[TASK DETAILS]
Once the pictures are set aside, transcribe each line of the data exactly.

[INPUT MATERIAL]
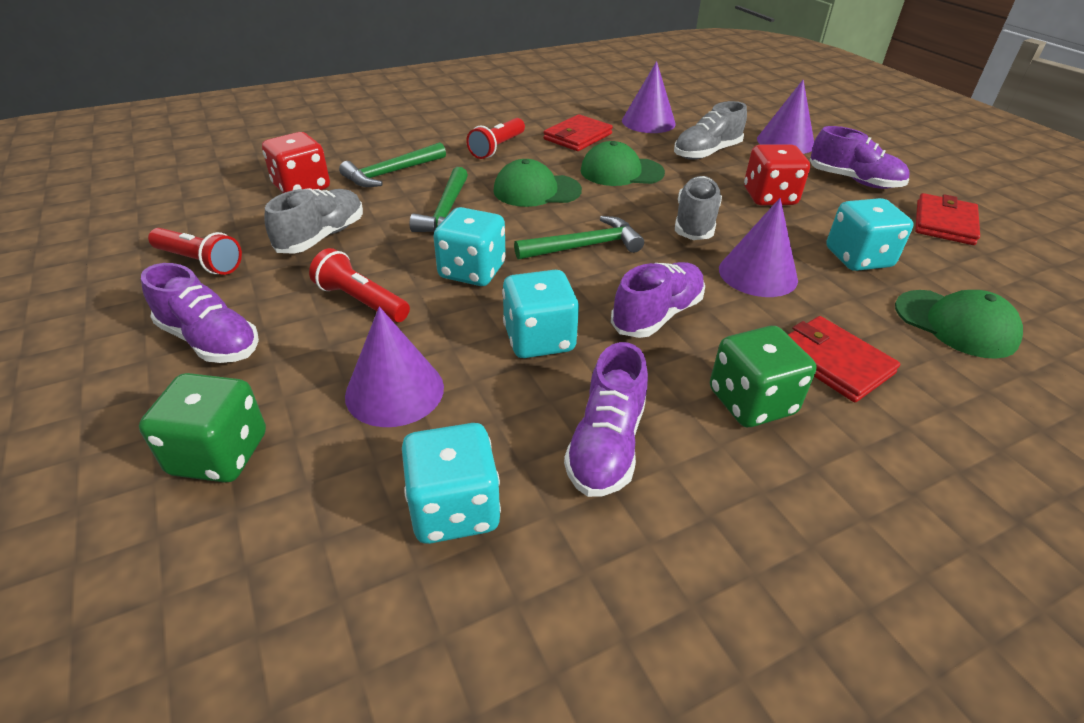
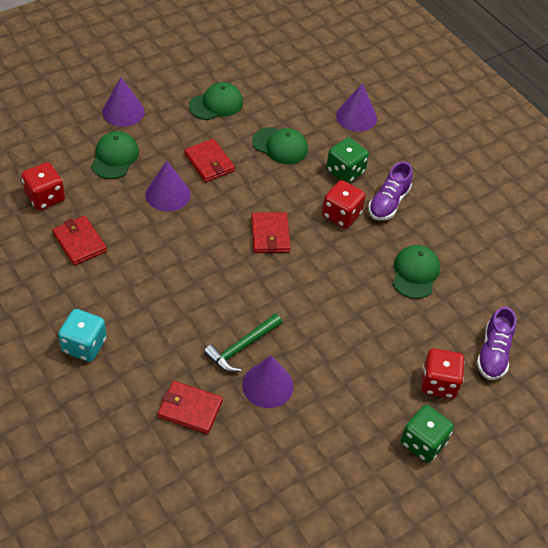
green cap: 3 -> 4
green hammer: 3 -> 1
grey shoe: 3 -> 0
purple shoe: 4 -> 2
red dice: 2 -> 3
red flashlight: 3 -> 0
red wallet: 3 -> 4
turquoise dice: 4 -> 1

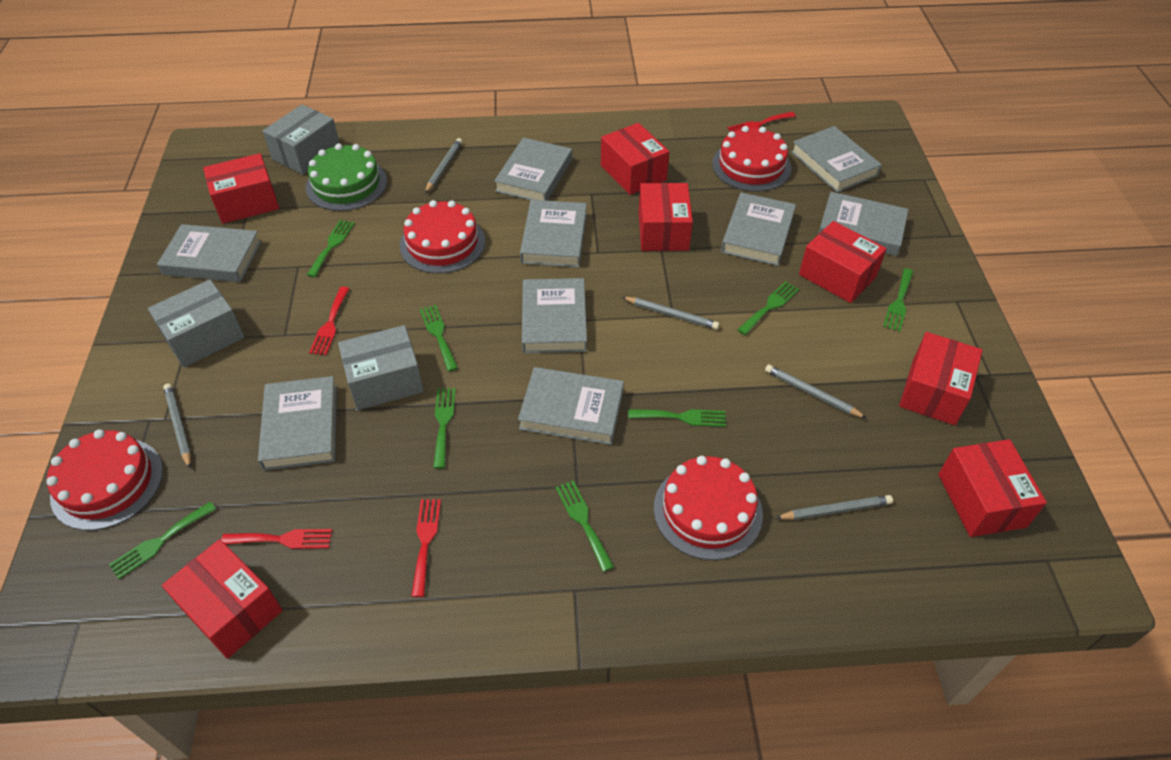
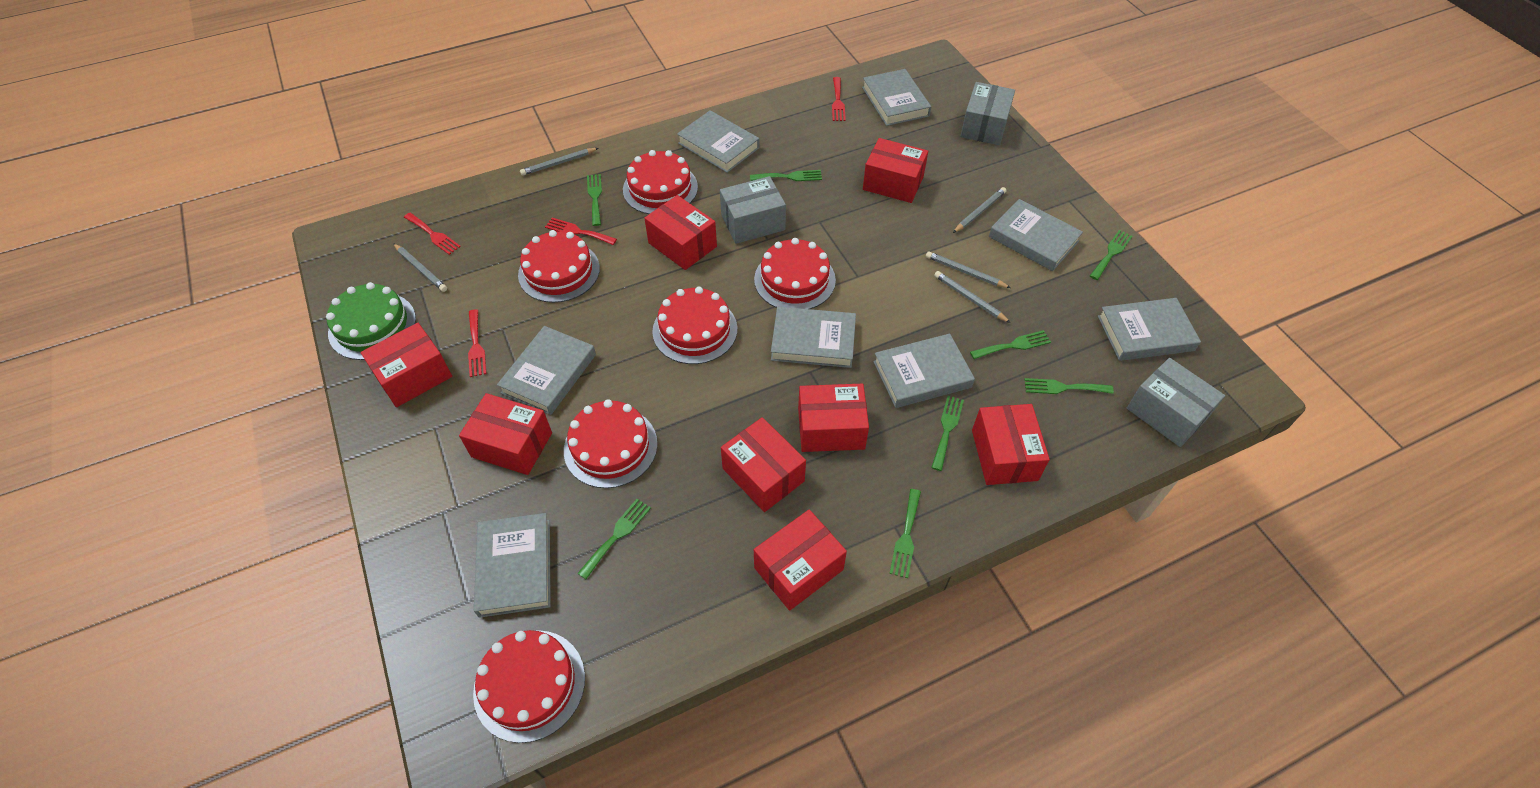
grey book: 9 -> 8
red box: 7 -> 8
red cake: 4 -> 6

[YOUR SOLUTION]
green cap: 3 -> 4
green hammer: 3 -> 1
grey shoe: 3 -> 0
purple shoe: 4 -> 2
red dice: 2 -> 3
red flashlight: 3 -> 0
red wallet: 3 -> 4
turquoise dice: 4 -> 1

grey book: 9 -> 8
red box: 7 -> 8
red cake: 4 -> 6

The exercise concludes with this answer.